(Data excerpts)

┄┄┄┄┄┄┄┄┄┄┄┄┄┄┄┄┄┄┄┄

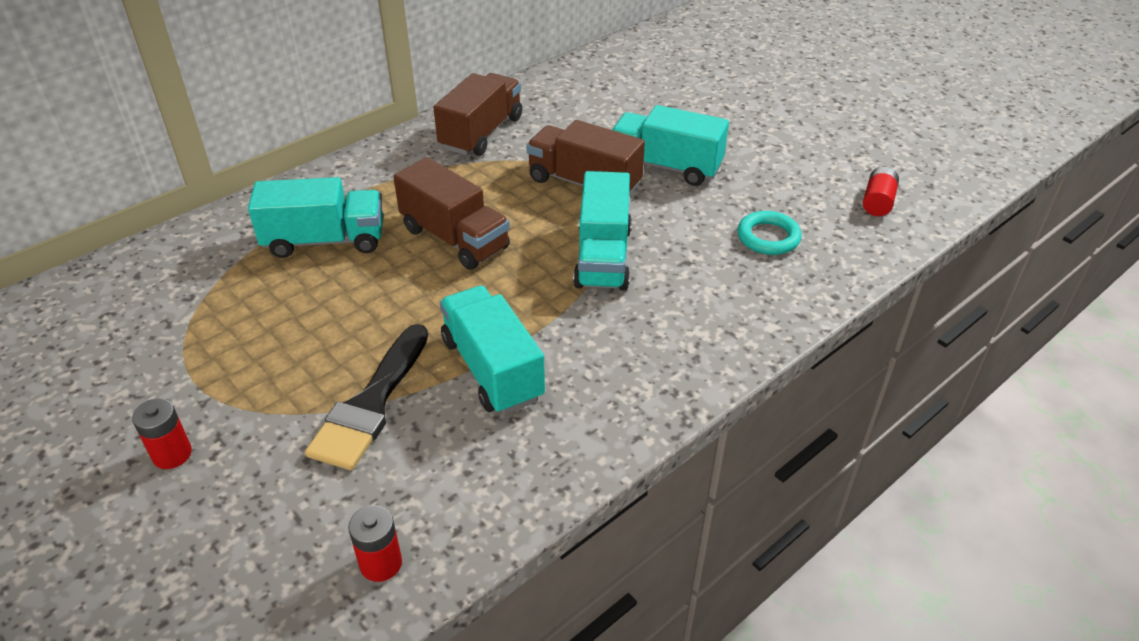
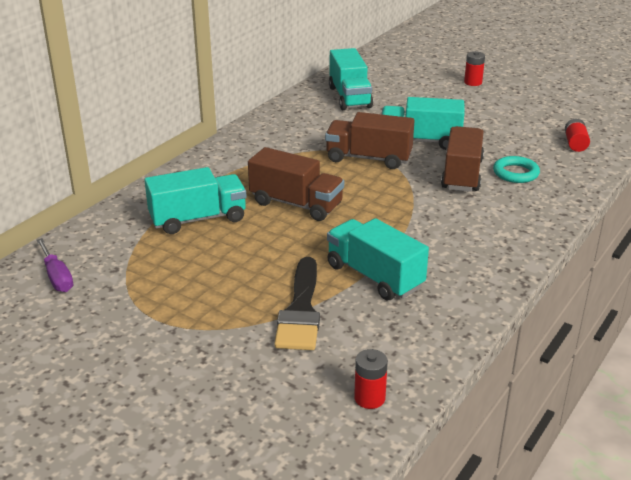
camera: 15 degrees left, 10 degrees down
(119, 296) = (57, 277): none -> purple screwdriver
(172, 454) = (171, 365): red battery -> red battery (473, 82)
(481, 133) = (273, 137): brown truck -> brown truck (462, 174)
(603, 257) = (410, 200): turquoise truck -> turquoise truck (349, 97)

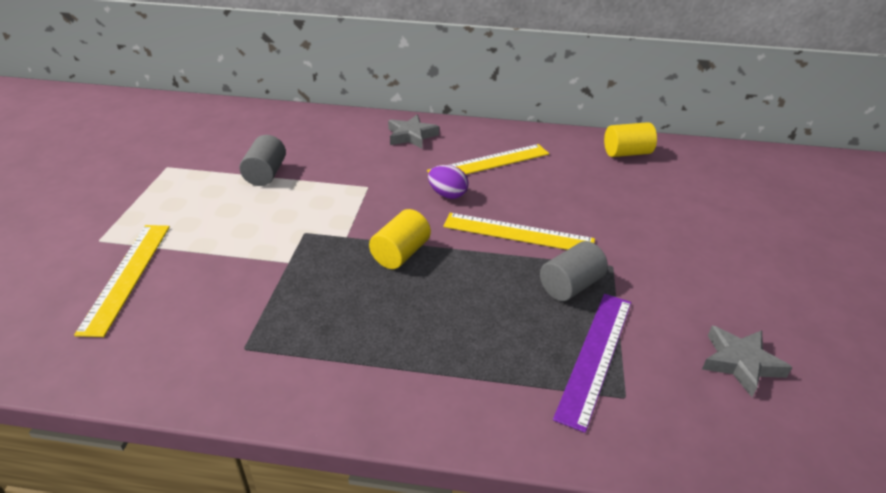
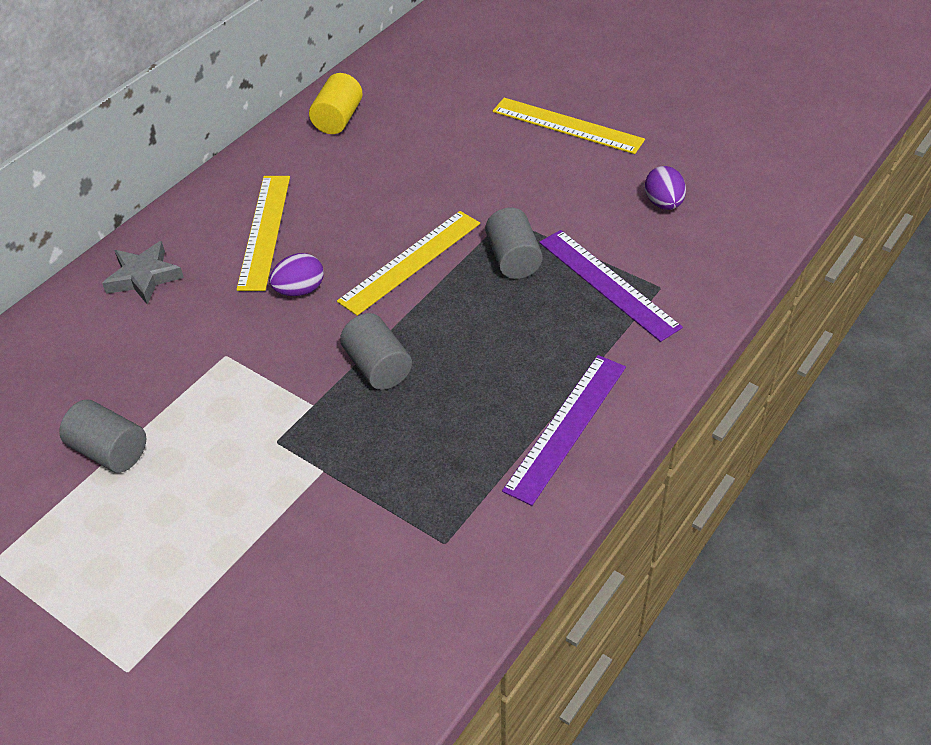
camera: 60 degrees left, 10 degrees up
(126, 276) = (236, 643): yellow ruler -> yellow ruler (567, 126)
(400, 253) = (377, 367): yellow cylinder -> grey cylinder
(402, 383) = (566, 427): none -> purple ruler
(740, 363) = (663, 203): grey star -> purple egg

┄┄┄┄┄┄┄┄┄┄┄┄┄┄┄┄┄┄┄┄

• **What to do**
All of the data is to be reproduced exactly, with the pictures left out.

• **Task result**
camera: 15 degrees left, 10 degrees down
(119, 296) = (57, 277): none -> purple screwdriver
(172, 454) = (171, 365): red battery -> red battery (473, 82)
(481, 133) = (273, 137): brown truck -> brown truck (462, 174)
(603, 257) = (410, 200): turquoise truck -> turquoise truck (349, 97)

camera: 60 degrees left, 10 degrees up
(126, 276) = (236, 643): yellow ruler -> yellow ruler (567, 126)
(400, 253) = (377, 367): yellow cylinder -> grey cylinder
(402, 383) = (566, 427): none -> purple ruler
(740, 363) = (663, 203): grey star -> purple egg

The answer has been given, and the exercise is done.